Given data

..........

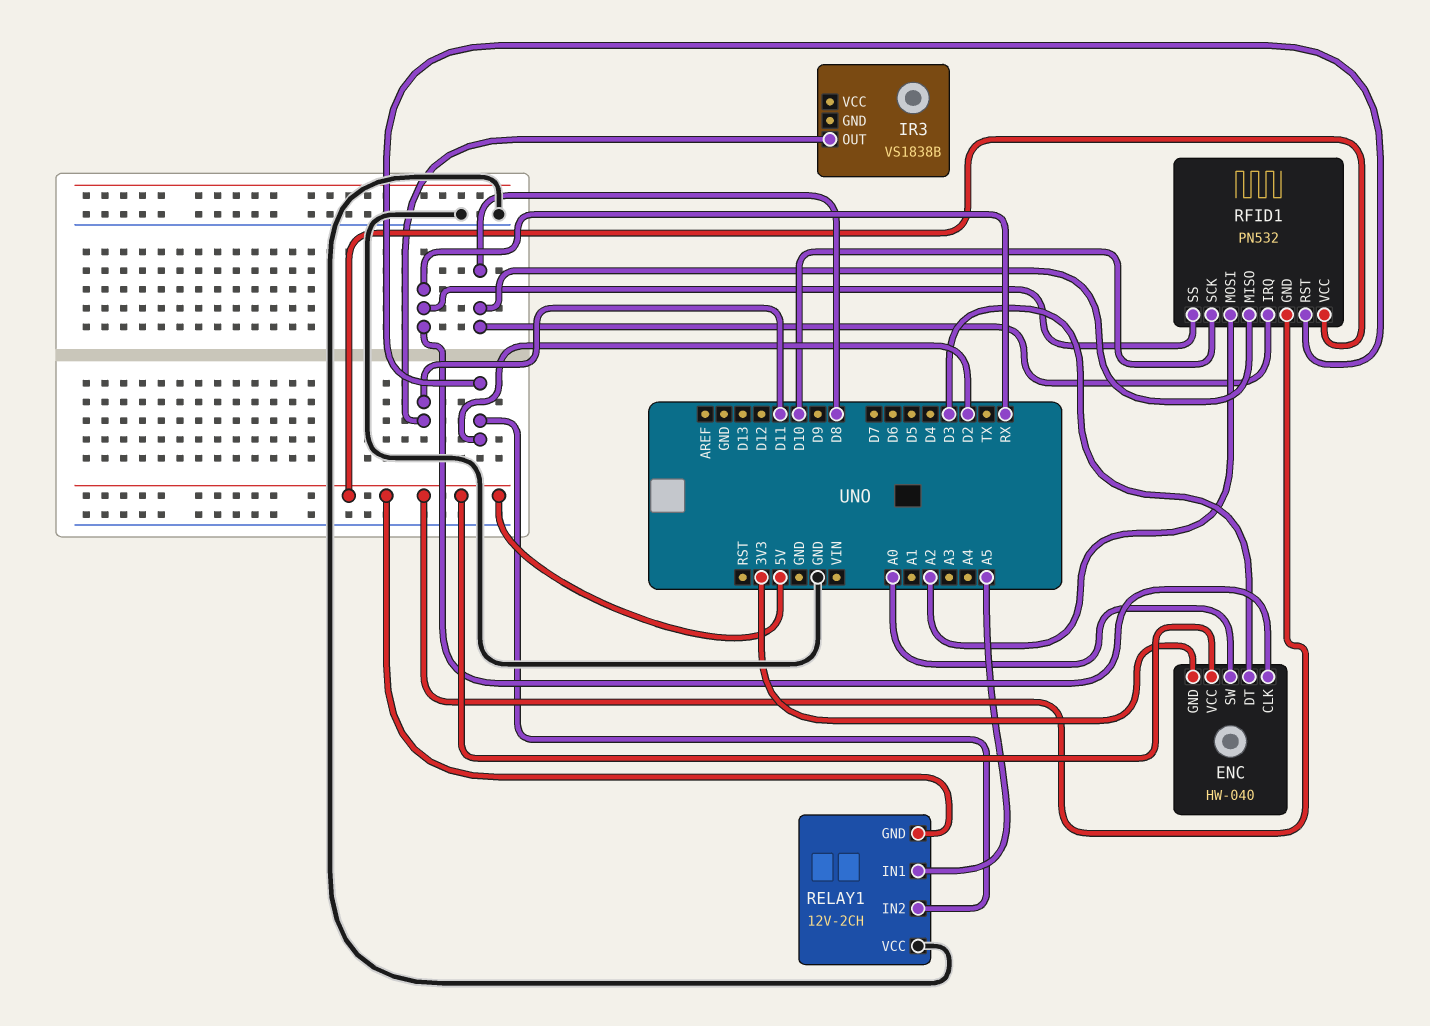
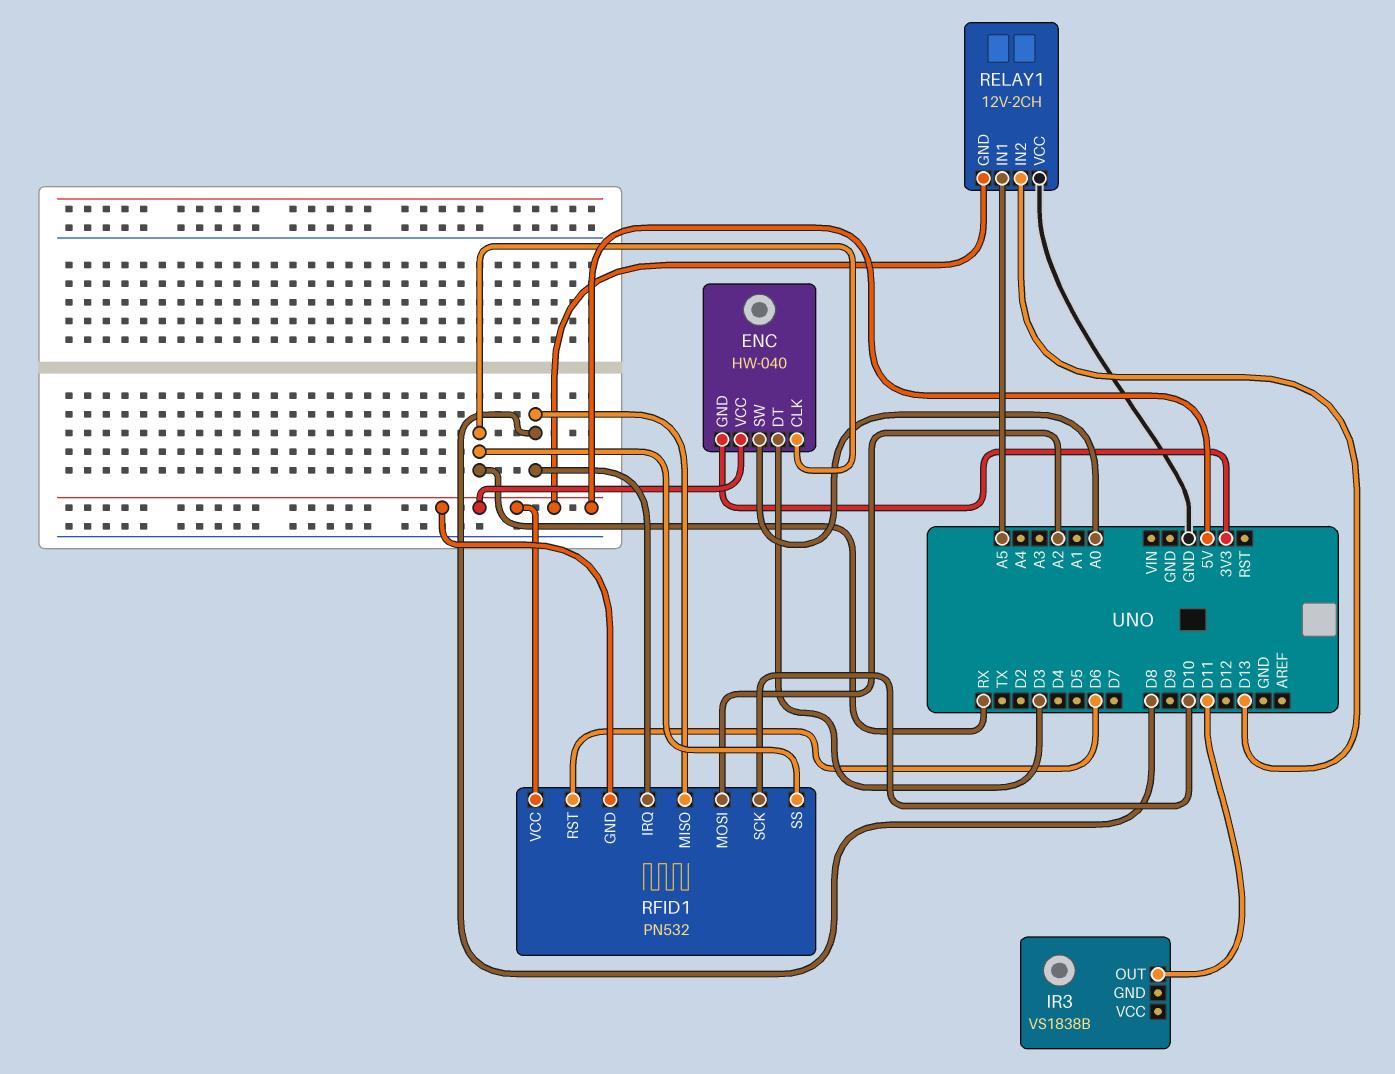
RELAY1 pin IN2: D2 -> D13
RFID1 pin RST: D2 -> D6

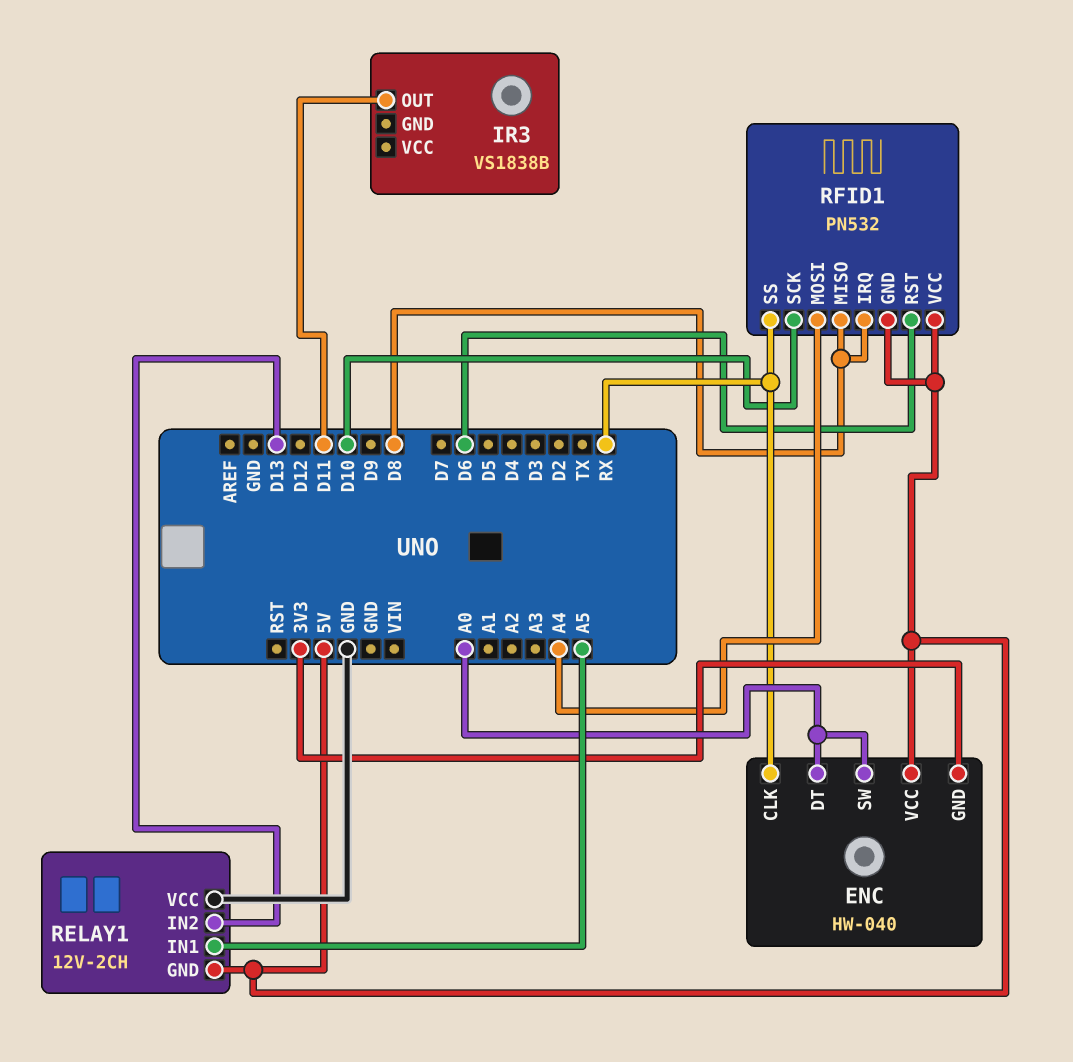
ENC pin DT: D3 -> A0
RFID1 pin MOSI: A2 -> A4

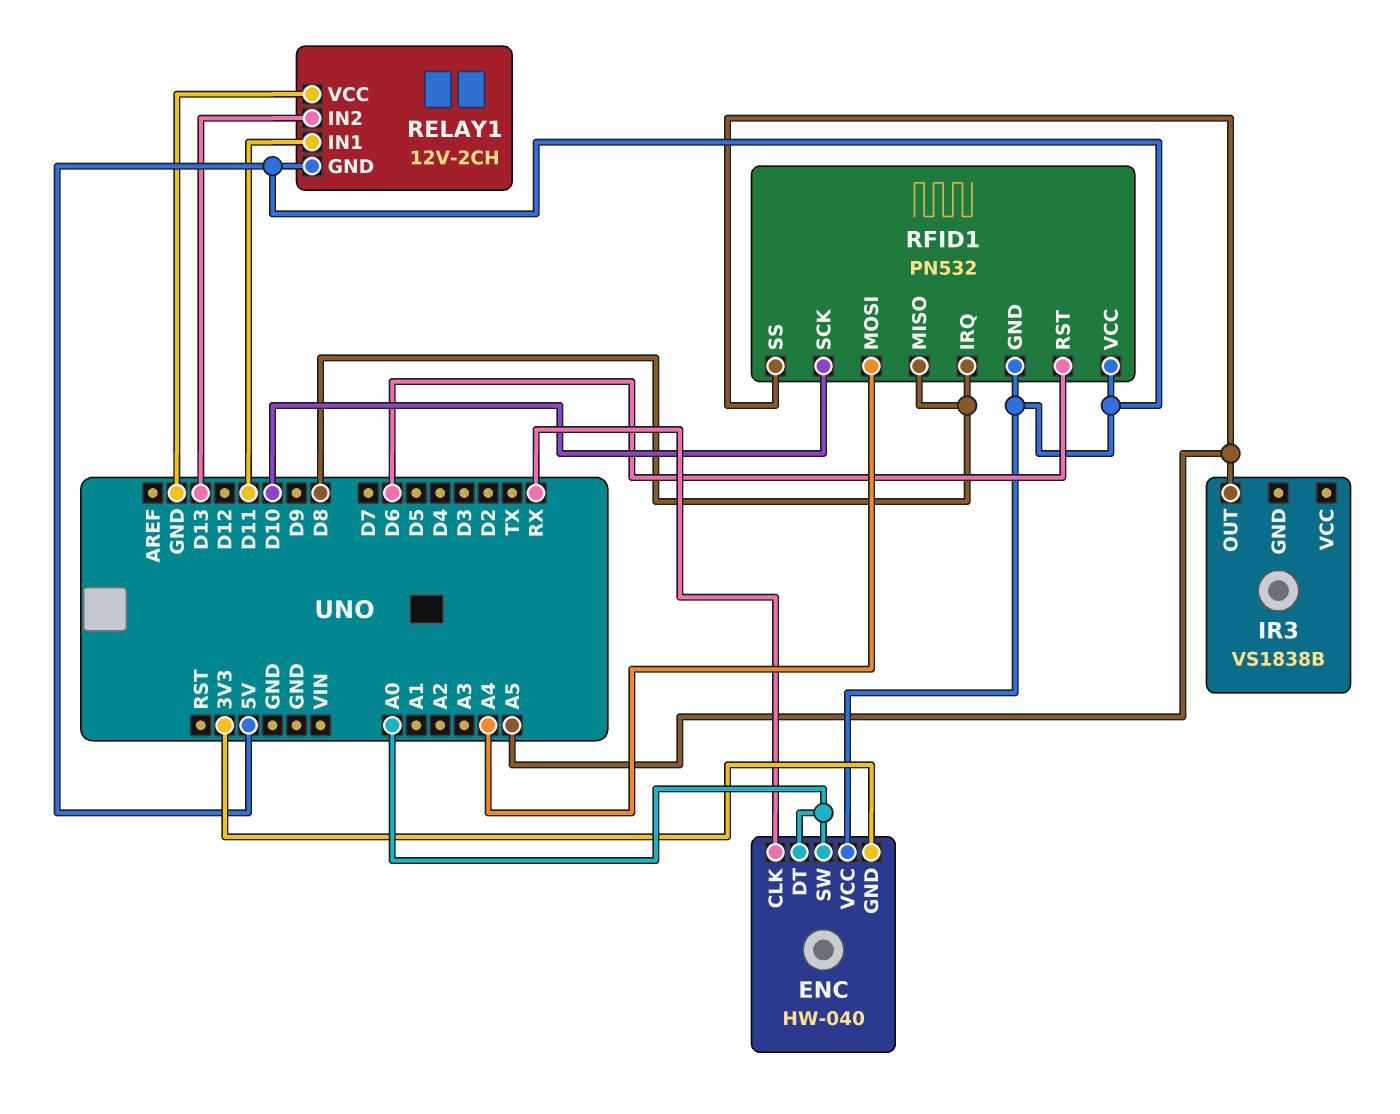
IR3 pin OUT: D11 -> A5
RELAY1 pin IN1: A5 -> D11
RFID1 pin SS: RX -> A5

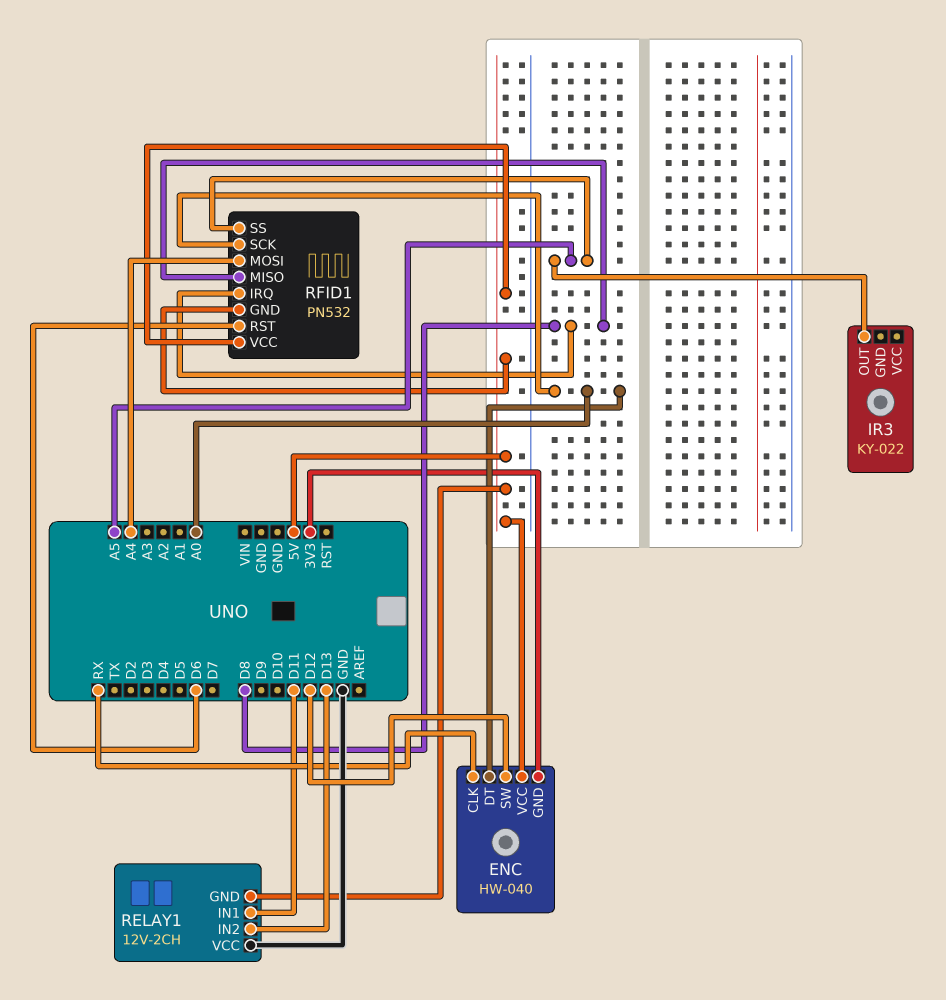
ENC pin SW: A0 -> D12
IR3: VS1838B -> KY-022
RFID1 pin SCK: D10 -> A0

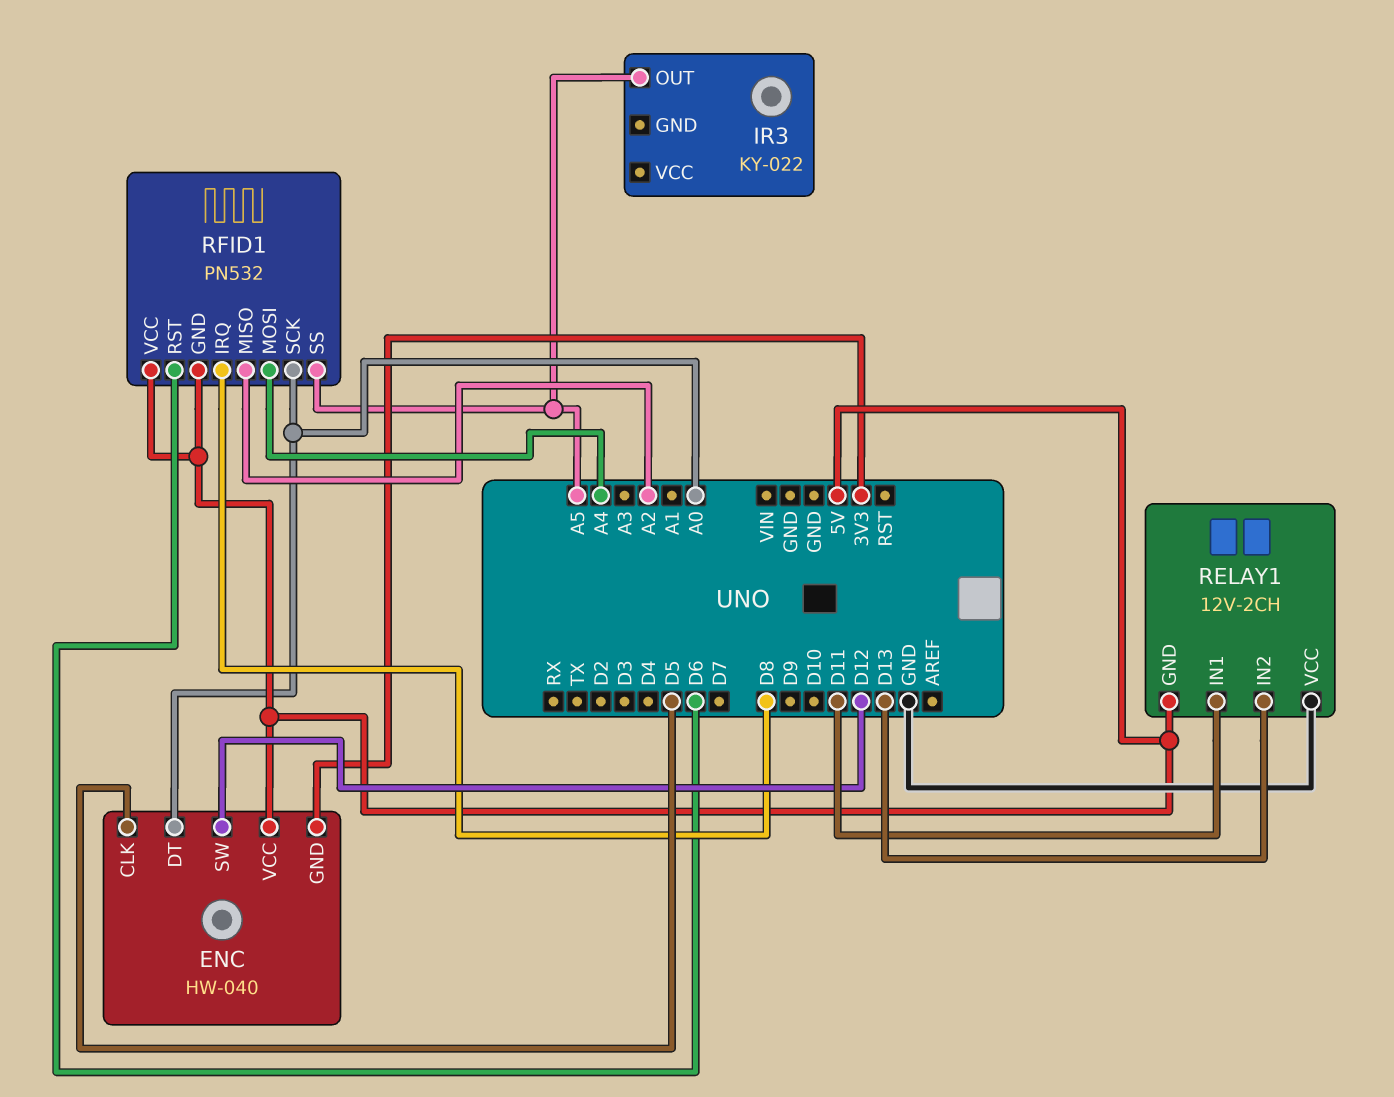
ENC pin CLK: RX -> D5
RFID1 pin MISO: D8 -> A2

..........

Assigned task
Can the lines from the one with "RFID1 pin SCK: D10 -> A0" to the end of the records above be quoted exactly, both ends included, with every picture omitted?

Output for this task
RFID1 pin SCK: D10 -> A0

ENC pin CLK: RX -> D5
RFID1 pin MISO: D8 -> A2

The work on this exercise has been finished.